WHAT YOU ARE ASKED TO DO: Filter out all lines without the word "black" from the data below, please, and copy the rest.

Colored object listings:
* * * * *
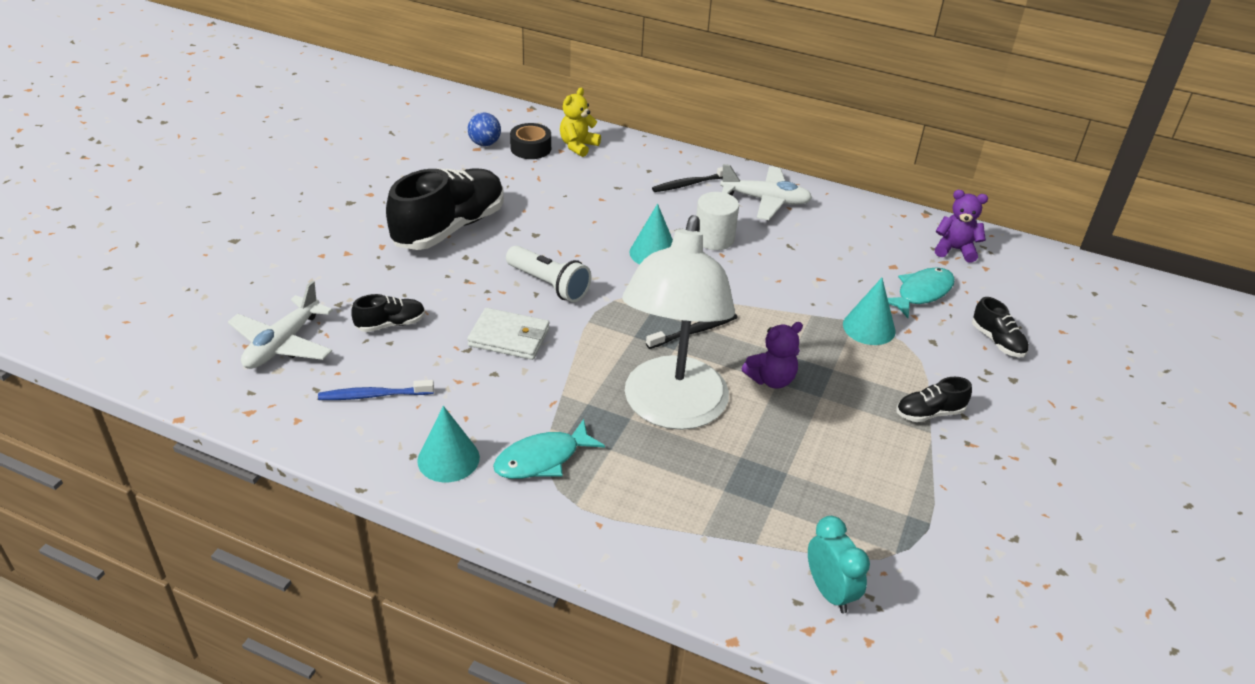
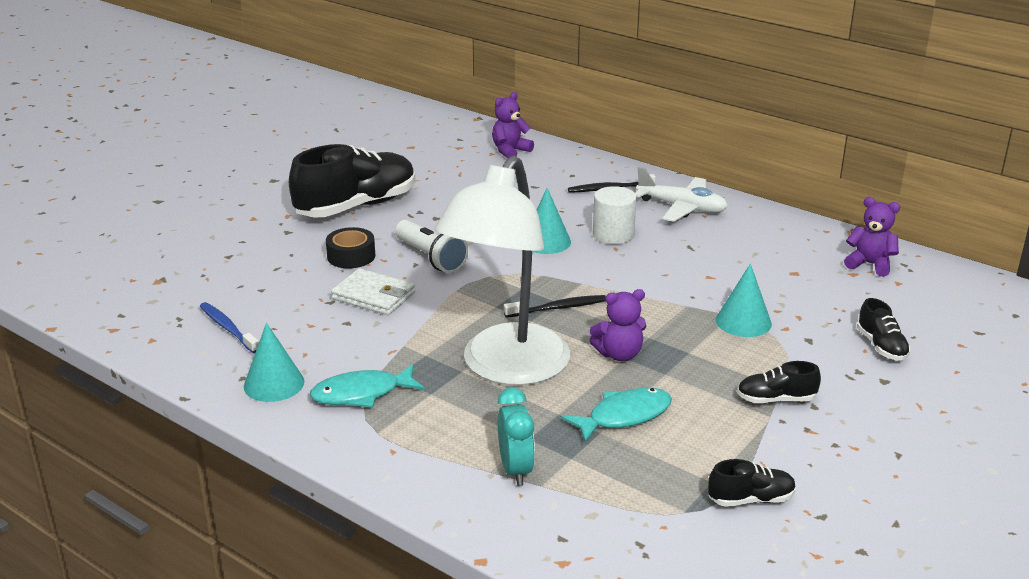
camera: 15 degrees right, 10 degrees down
(283, 344) = (165, 282): white plane -> none
(373, 395) = (228, 328): blue toothbrush -> blue toothbrush turned 45 degrees clockwise
(391, 324) = (268, 276): black shoe -> black shoe (751, 499)
(484, 143) = (420, 143): blue ball -> none
(531, 148) = (463, 150): black tape -> black tape (351, 256)
(578, 146) = (510, 151): yellow teddy bear -> purple teddy bear
(829, 591) = (599, 534): turquoise clock -> turquoise clock (515, 470)
(921, 293) = (815, 298): turquoise fish -> turquoise fish (624, 416)

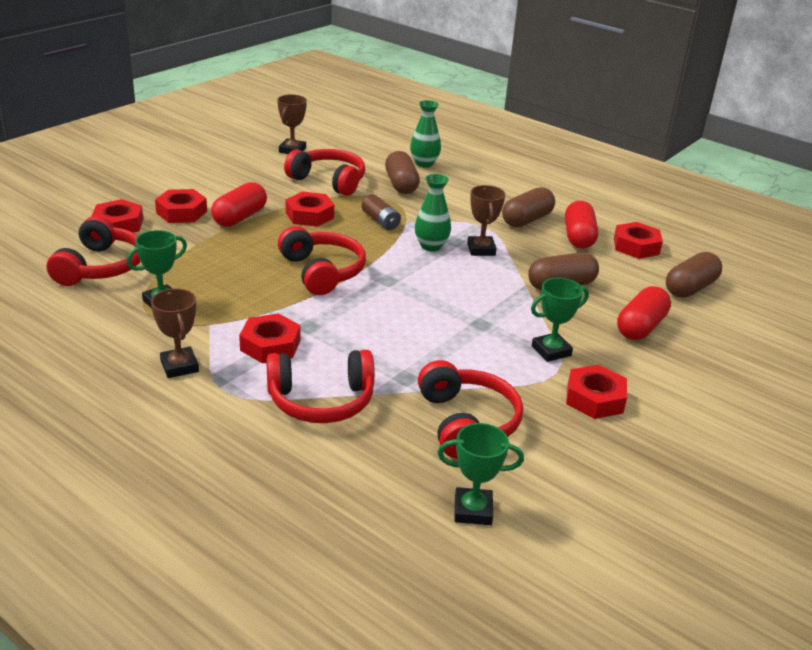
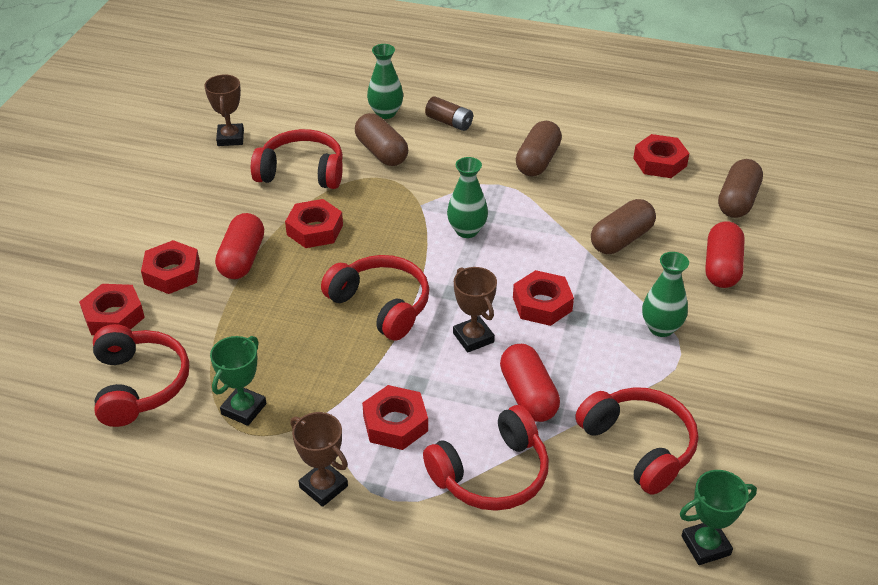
camera: 20 degrees left, 10 degrees up
(380, 221) = (394, 212): brown battery -> brown battery (449, 122)
(481, 249) = (518, 218): brown trophy -> brown trophy (473, 338)
(551, 351) = (661, 328): green trophy -> green vase
(578, 237) = (600, 168): red capsule -> red capsule (528, 395)
(594, 398) = (731, 372): red nut -> red nut (542, 304)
* * * * *
EXERCISE OUTPUT:
(391, 324) = (268, 276): black shoe -> black shoe (751, 499)
(531, 148) = (463, 150): black tape -> black tape (351, 256)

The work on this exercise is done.